[Begin Exercise materials]
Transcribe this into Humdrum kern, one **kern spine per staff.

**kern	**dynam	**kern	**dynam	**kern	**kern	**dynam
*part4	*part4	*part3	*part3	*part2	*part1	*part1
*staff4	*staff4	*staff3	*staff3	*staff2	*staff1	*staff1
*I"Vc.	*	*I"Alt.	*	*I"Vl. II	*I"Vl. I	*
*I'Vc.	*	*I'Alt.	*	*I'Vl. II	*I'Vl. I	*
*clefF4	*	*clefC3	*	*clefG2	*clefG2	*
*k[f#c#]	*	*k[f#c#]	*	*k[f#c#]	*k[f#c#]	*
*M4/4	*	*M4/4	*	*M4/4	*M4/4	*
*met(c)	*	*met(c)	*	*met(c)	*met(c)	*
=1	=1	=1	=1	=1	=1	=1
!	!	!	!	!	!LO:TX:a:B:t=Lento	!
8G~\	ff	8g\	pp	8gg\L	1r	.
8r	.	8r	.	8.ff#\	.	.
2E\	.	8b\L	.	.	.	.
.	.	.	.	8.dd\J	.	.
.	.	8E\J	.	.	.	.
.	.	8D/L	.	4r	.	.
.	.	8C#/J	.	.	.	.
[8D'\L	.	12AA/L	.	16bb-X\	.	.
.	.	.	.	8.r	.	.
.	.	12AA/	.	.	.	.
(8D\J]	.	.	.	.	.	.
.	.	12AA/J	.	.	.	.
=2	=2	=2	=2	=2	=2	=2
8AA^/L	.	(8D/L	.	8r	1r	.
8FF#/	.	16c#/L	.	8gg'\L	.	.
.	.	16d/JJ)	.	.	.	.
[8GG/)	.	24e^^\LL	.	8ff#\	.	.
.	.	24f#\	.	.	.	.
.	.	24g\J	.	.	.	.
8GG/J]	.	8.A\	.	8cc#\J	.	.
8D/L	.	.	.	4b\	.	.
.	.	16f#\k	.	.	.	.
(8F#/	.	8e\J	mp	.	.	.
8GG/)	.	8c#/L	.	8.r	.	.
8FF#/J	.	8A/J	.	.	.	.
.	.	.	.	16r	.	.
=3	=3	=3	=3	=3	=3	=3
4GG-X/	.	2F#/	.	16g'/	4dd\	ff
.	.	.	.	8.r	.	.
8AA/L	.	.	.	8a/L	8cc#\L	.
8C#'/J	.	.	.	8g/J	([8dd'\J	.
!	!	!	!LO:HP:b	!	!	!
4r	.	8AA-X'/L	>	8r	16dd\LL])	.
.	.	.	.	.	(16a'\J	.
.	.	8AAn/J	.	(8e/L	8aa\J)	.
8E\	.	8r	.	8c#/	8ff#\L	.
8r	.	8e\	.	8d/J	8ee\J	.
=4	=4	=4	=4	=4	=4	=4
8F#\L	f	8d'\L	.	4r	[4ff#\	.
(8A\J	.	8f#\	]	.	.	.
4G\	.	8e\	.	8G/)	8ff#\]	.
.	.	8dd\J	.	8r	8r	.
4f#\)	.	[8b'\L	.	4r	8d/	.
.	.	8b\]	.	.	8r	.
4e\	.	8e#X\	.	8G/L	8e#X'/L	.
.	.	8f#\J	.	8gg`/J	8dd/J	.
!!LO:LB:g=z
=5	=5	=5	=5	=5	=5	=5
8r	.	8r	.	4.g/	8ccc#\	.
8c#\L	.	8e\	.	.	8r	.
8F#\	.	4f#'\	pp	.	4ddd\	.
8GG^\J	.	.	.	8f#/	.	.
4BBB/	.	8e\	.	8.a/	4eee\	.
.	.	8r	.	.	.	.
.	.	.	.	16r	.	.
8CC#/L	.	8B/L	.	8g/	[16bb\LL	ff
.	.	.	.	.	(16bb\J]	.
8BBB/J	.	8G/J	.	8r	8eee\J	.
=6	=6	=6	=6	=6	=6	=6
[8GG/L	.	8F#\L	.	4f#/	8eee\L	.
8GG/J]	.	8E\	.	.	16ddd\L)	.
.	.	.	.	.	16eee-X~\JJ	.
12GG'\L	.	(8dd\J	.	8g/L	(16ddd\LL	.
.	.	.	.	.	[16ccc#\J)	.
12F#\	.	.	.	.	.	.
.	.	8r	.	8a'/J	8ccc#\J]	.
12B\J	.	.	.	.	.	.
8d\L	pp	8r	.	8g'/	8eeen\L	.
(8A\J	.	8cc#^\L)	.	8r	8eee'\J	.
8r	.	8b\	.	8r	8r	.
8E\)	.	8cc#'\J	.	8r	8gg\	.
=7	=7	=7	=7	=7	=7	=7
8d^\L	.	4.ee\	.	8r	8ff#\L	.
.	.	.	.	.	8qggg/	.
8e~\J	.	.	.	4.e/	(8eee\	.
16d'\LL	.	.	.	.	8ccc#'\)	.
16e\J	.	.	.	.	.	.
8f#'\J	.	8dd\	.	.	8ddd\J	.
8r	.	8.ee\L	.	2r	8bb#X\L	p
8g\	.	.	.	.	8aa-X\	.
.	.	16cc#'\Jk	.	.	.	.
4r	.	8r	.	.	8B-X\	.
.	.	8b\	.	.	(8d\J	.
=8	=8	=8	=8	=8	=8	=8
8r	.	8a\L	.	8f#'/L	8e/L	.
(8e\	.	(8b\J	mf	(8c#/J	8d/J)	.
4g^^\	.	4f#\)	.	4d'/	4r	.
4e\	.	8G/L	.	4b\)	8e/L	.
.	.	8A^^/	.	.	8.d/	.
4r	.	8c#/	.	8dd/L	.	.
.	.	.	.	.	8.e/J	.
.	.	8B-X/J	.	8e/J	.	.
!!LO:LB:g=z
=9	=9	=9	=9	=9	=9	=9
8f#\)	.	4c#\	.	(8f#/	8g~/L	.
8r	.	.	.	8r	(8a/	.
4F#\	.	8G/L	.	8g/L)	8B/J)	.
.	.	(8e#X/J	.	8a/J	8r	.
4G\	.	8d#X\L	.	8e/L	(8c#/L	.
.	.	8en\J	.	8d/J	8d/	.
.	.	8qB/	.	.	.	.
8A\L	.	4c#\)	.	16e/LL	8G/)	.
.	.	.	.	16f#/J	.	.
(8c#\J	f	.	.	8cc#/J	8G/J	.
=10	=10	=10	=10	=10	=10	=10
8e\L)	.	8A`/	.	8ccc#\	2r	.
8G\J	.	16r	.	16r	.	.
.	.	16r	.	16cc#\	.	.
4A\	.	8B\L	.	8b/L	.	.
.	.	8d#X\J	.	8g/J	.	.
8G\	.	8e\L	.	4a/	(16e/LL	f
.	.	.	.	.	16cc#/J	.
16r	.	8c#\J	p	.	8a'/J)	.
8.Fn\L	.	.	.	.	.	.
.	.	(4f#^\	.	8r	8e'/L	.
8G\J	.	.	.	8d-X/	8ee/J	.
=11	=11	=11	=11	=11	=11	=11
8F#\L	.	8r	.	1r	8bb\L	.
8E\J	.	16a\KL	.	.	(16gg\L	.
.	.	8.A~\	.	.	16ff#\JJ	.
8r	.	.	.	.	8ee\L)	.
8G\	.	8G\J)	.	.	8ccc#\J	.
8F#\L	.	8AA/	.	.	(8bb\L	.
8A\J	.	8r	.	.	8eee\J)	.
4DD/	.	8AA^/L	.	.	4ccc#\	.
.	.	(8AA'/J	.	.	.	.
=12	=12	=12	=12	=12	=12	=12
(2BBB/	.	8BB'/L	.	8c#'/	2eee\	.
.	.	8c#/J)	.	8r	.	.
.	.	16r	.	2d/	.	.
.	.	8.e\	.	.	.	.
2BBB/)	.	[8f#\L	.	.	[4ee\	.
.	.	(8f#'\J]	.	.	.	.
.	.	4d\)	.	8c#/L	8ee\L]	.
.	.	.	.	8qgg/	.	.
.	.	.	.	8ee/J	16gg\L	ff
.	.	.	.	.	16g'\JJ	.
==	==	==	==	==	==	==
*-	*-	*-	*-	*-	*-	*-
[End Exercise materials]
• _Job_
Return every line of the material above that contains the string "kern".

• _Answer for this exercise_
Transcribe this into Humdrum kern, one **kern spine per staff.
**kern	**dynam	**kern	**dynam	**kern	**kern	**dynam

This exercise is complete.